### Task objective
Copy each line holding the string "stroma".

[Stored records]
======

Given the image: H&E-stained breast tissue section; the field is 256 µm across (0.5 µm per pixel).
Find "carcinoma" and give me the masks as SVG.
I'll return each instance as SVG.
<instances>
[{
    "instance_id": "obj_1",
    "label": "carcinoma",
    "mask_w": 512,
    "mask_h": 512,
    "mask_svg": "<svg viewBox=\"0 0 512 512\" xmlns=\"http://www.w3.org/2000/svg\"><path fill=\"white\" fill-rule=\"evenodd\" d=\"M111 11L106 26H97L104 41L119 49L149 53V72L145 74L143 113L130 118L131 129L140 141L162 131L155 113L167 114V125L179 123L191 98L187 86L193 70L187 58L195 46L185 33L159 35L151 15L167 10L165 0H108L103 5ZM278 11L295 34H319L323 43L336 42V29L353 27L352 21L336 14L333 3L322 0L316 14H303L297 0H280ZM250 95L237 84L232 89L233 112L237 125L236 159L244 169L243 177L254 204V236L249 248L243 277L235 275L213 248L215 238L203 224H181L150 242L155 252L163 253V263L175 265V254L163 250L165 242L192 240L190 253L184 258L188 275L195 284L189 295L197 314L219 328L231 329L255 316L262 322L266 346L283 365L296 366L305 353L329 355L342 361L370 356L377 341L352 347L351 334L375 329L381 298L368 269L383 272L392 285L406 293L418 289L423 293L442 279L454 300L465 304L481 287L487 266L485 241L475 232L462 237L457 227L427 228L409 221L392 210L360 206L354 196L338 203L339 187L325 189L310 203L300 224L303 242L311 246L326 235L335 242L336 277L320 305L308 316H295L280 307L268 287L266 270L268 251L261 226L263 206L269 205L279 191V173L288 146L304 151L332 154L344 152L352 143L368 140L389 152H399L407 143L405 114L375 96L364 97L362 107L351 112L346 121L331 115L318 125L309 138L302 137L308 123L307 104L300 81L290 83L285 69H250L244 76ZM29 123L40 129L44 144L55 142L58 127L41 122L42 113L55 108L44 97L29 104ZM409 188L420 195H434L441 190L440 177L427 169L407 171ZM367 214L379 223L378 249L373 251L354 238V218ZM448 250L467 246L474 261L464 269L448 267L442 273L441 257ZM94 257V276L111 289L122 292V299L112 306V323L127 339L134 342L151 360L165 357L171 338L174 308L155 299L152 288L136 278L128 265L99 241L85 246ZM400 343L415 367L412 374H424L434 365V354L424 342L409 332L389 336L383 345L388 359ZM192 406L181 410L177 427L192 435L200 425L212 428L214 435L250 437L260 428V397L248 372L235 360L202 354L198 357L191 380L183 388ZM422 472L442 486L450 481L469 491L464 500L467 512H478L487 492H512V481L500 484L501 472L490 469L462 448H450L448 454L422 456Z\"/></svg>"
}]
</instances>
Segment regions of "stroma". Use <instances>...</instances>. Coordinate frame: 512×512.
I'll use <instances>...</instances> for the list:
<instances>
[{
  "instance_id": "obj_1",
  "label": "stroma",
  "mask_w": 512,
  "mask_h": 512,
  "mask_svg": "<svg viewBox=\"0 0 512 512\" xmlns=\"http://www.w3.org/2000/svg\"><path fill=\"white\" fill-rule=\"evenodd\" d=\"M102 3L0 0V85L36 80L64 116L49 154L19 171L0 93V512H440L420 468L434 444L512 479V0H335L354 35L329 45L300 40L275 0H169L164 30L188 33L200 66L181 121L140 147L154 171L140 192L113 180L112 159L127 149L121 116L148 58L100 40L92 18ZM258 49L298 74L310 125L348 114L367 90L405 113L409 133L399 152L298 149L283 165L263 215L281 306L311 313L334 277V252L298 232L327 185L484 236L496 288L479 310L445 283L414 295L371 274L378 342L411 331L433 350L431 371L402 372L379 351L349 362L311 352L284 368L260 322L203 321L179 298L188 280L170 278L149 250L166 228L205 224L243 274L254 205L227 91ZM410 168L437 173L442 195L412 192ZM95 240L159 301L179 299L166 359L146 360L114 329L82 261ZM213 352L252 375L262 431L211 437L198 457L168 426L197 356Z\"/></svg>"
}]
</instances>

======

### Solution to this task
Segment regions of "stroma". Use <instances>...</instances>. Coordinate frame: 512×512.
  "label": "stroma",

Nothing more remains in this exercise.